HOW TO COMPLETE THIS TASK:
Report every line of the data where the string "brown" appears.

[[ DATA EXTRACT, beginning ]]

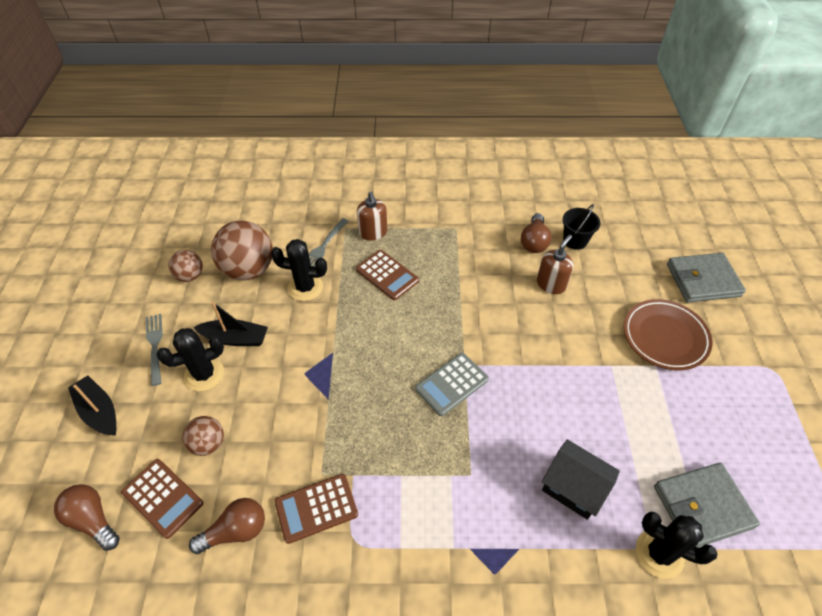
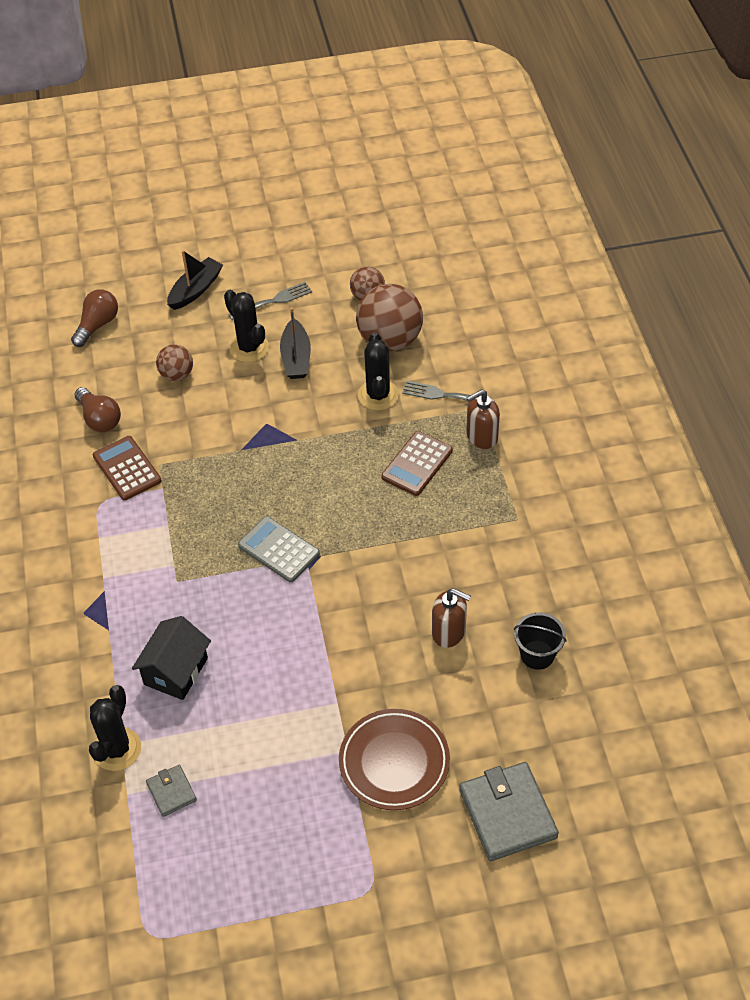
camera: 80 degrees right, 0 degrees up
(162, 498) = (122, 361): brown calculator -> none
(534, 241) = (520, 607): brown light bulb -> none
(702, 507) = (171, 792): grey wallet -> grey wallet, size x0.52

[[ DATA EXTRACT, end ]]

ANSWER BOX:
(162, 498) = (122, 361): brown calculator -> none
(534, 241) = (520, 607): brown light bulb -> none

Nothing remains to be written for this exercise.